■ What the task asks
With the pictures left out, return exactly the lines from the one containing "SW3: switch (N30, VDD) -> button (N30, VDD)" through the end of the listing below.
Content starts
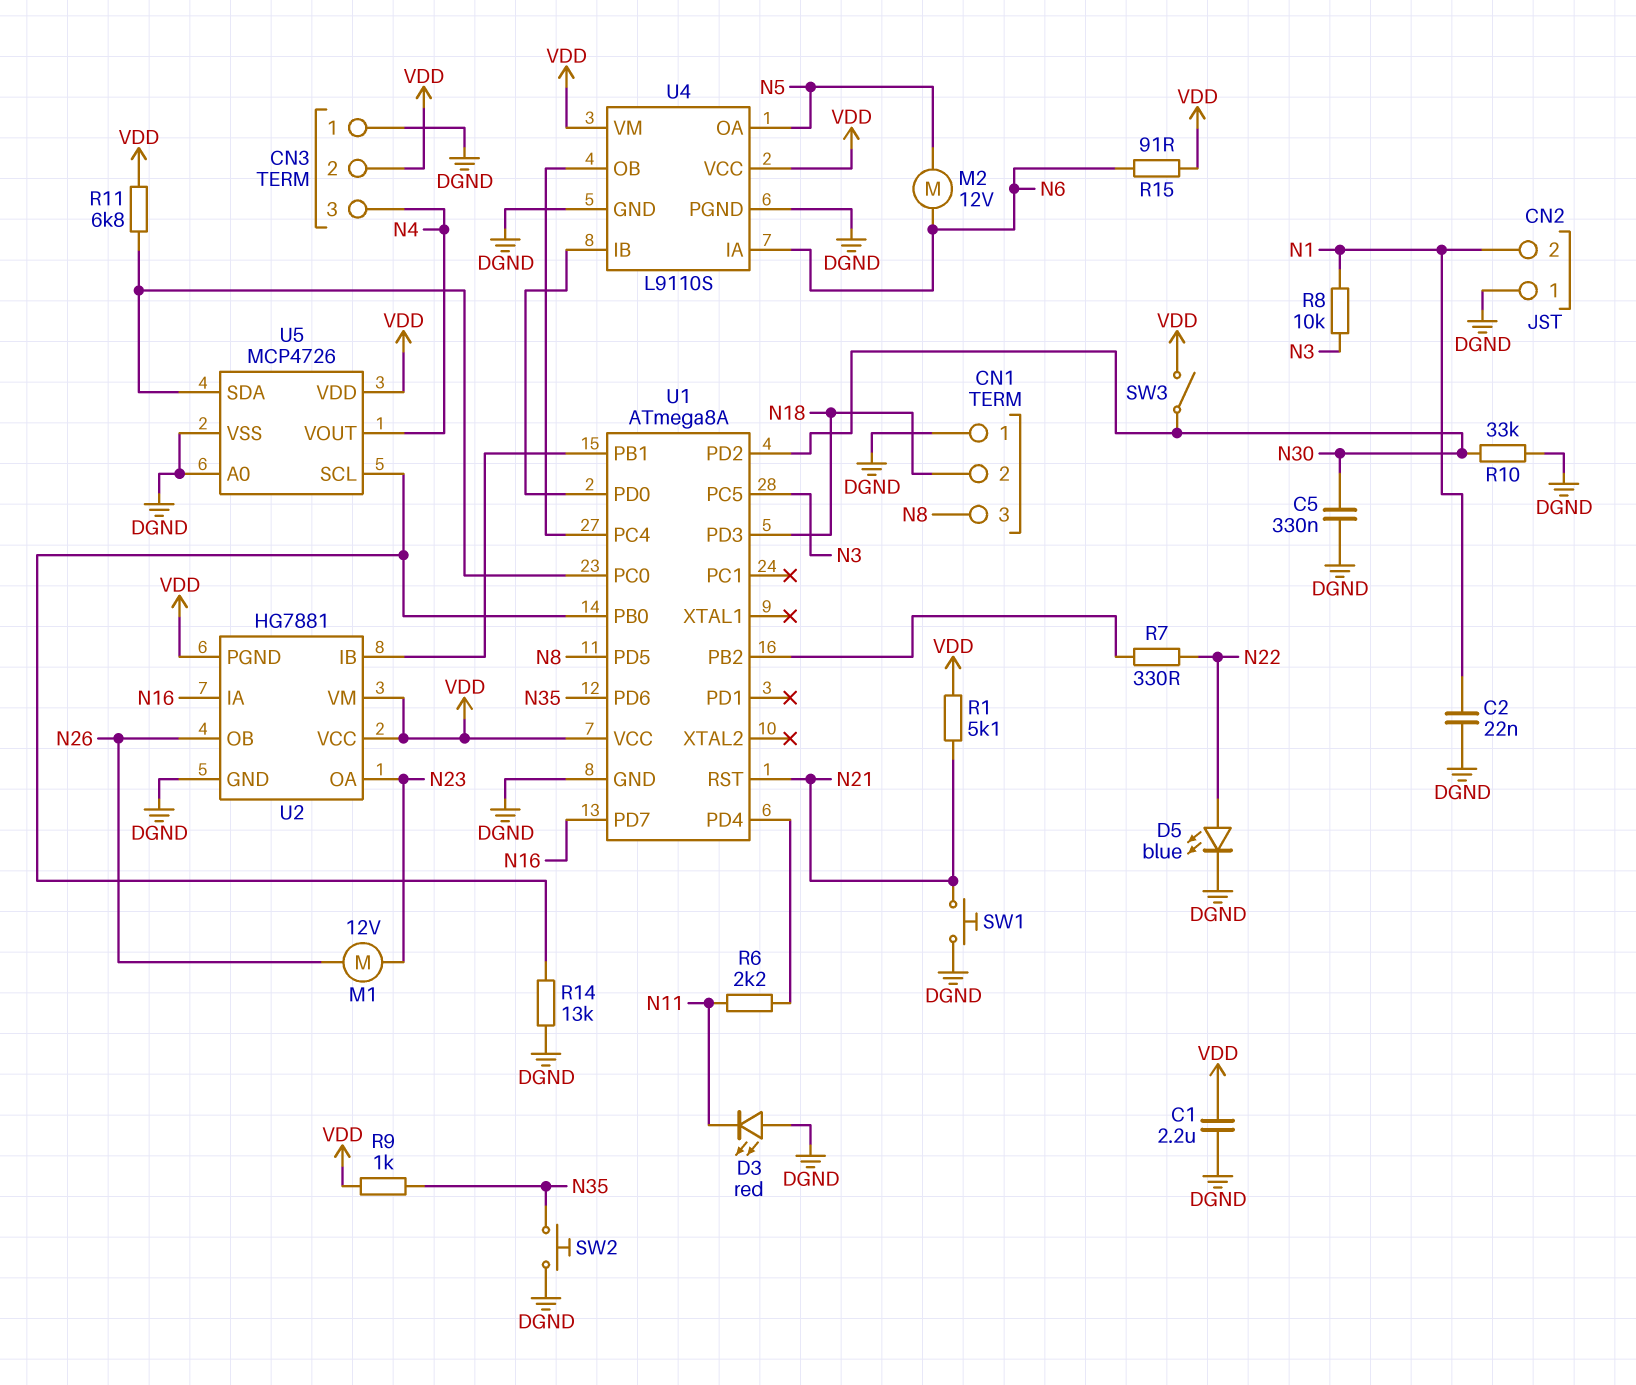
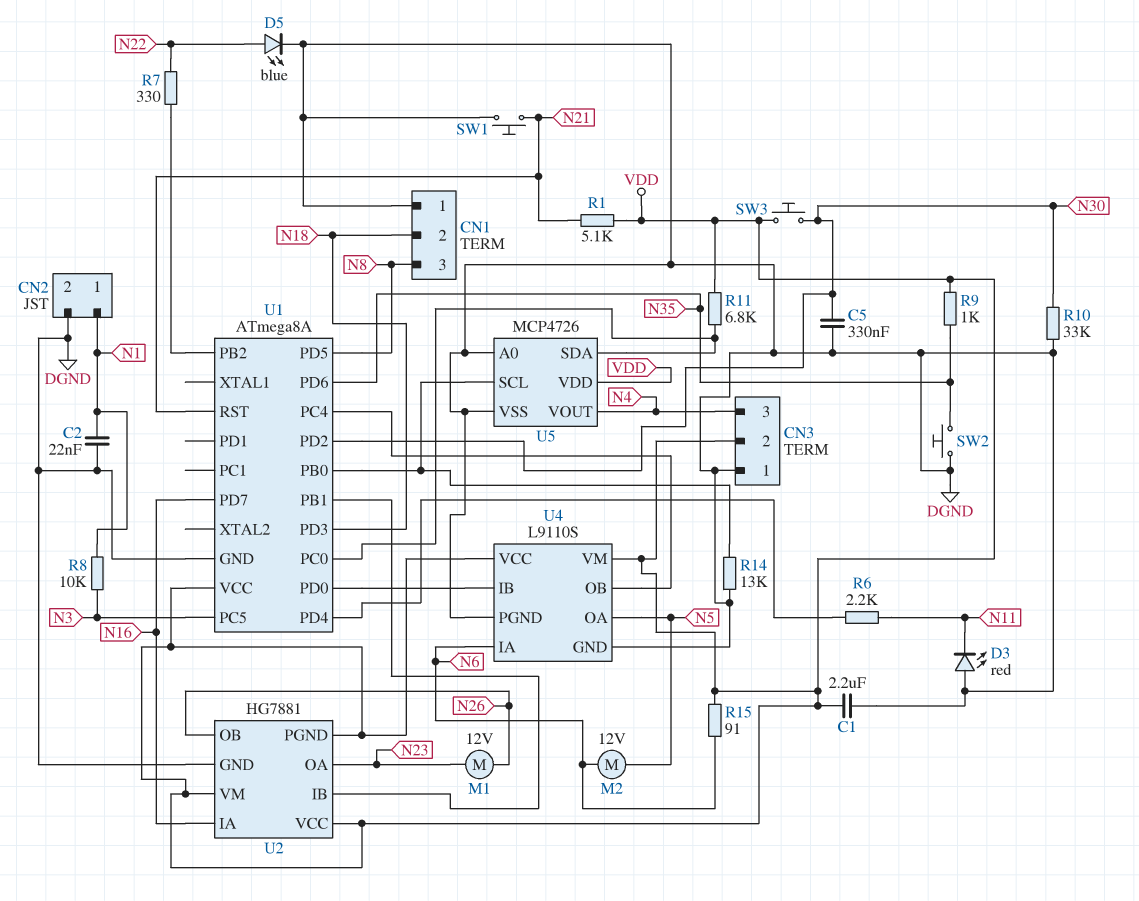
CN2 pin 1: DGND -> N1
CN2 pin 2: N1 -> DGND
SW3: switch (N30, VDD) -> button (N30, VDD)

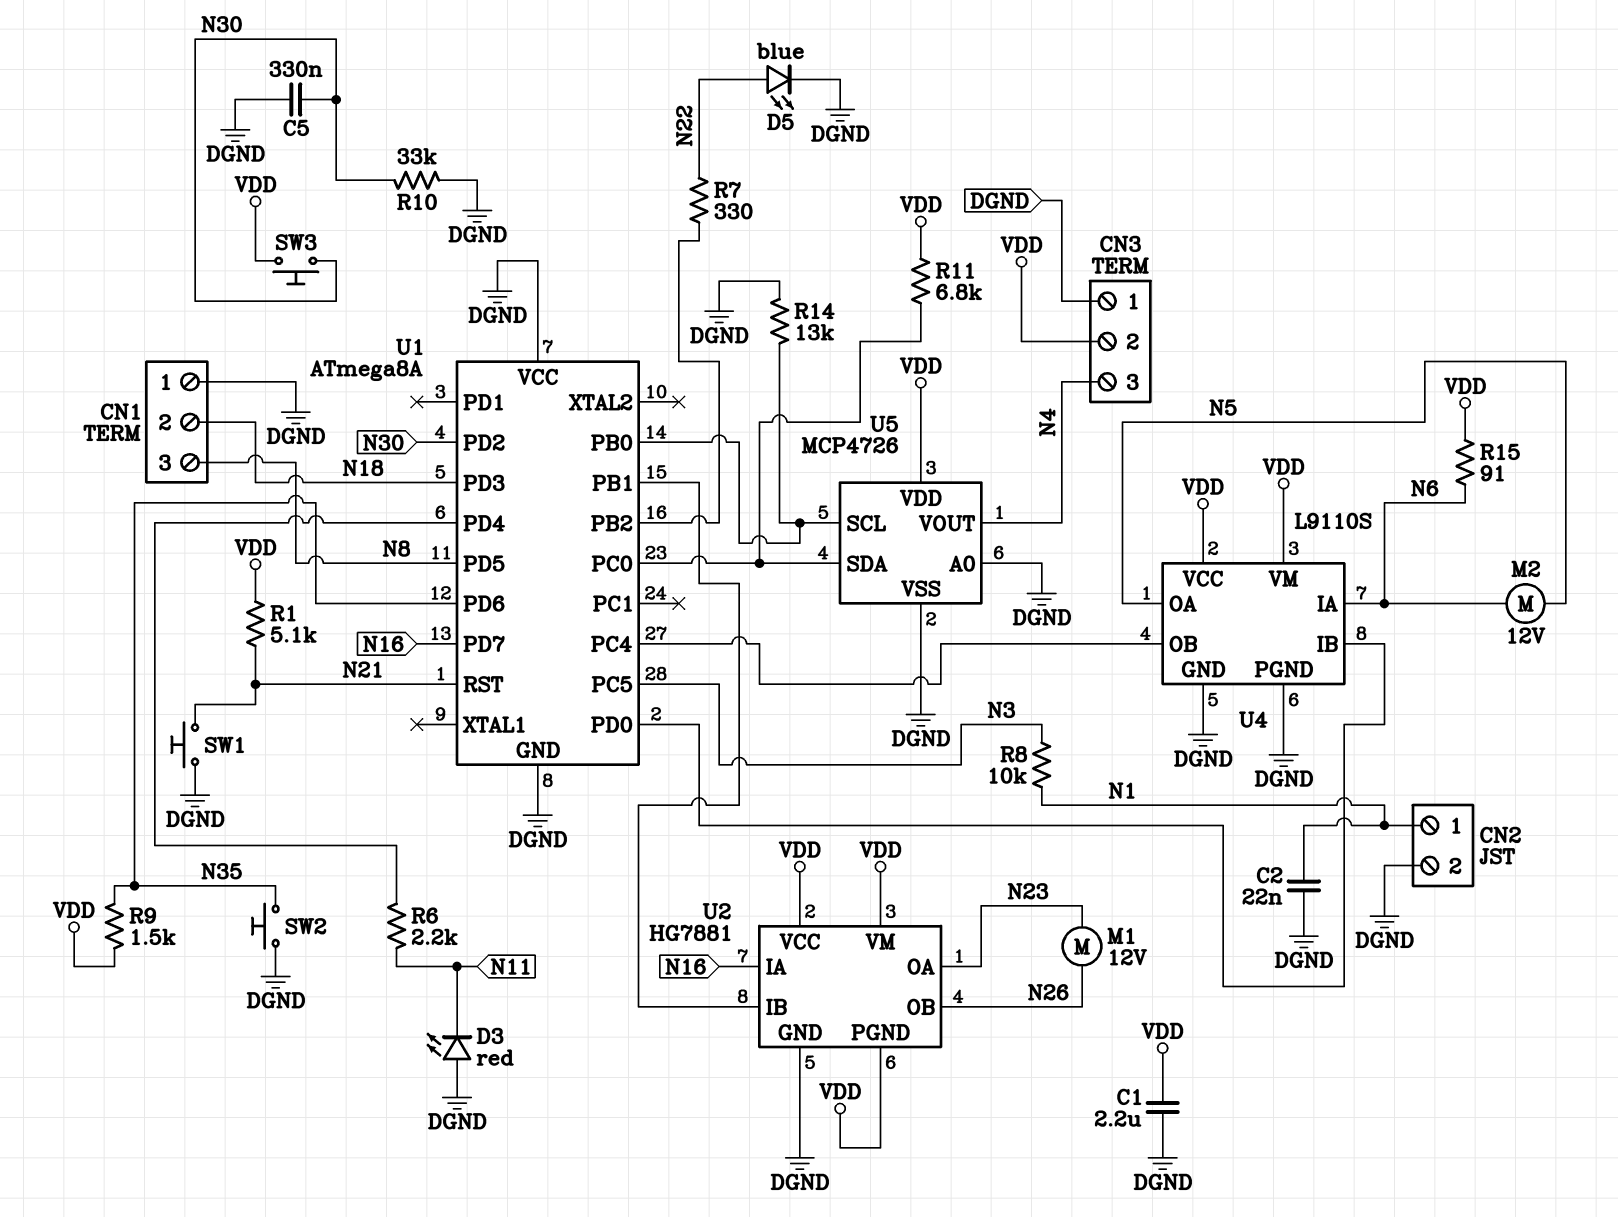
R9: 1k (N35, VDD) -> 1.5k (N35, VDD)
U1 pin VCC: VDD -> DGND

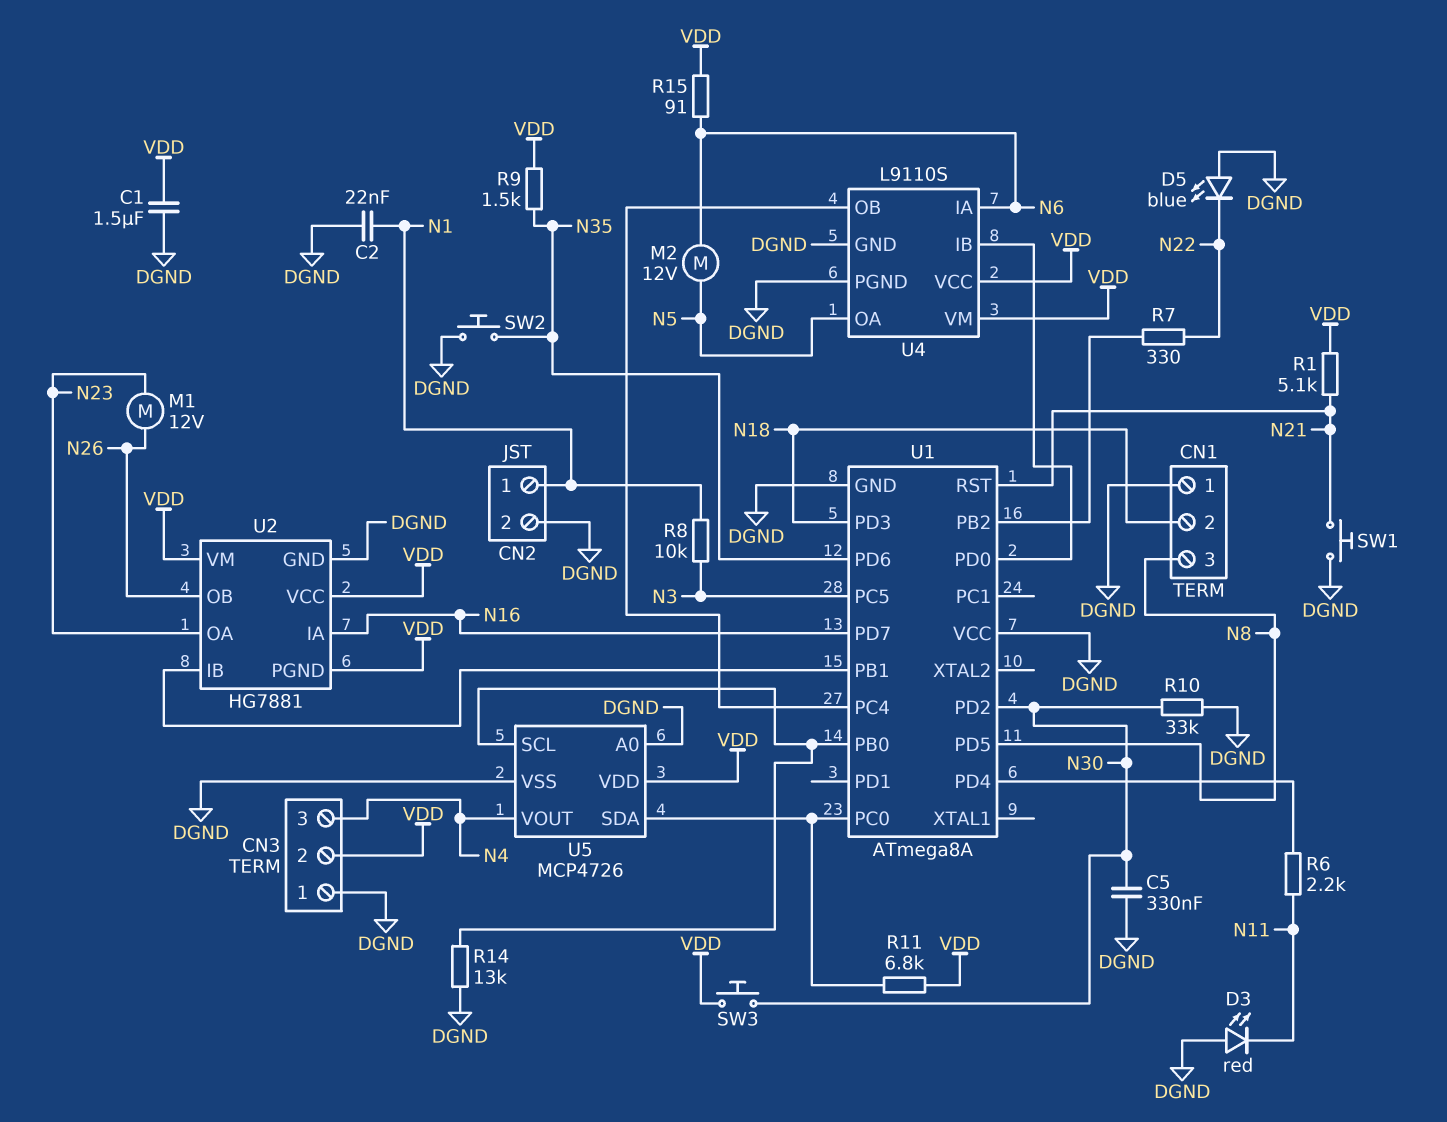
C1: 2.2uF (DGND, VDD) -> 1.5uF (DGND, VDD)
D5: LED blue (A N22, K DGND) -> LED blue (A DGND, K N22)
Content ends
■ Answer section
SW3: switch (N30, VDD) -> button (N30, VDD)

R9: 1k (N35, VDD) -> 1.5k (N35, VDD)
U1 pin VCC: VDD -> DGND

C1: 2.2uF (DGND, VDD) -> 1.5uF (DGND, VDD)
D5: LED blue (A N22, K DGND) -> LED blue (A DGND, K N22)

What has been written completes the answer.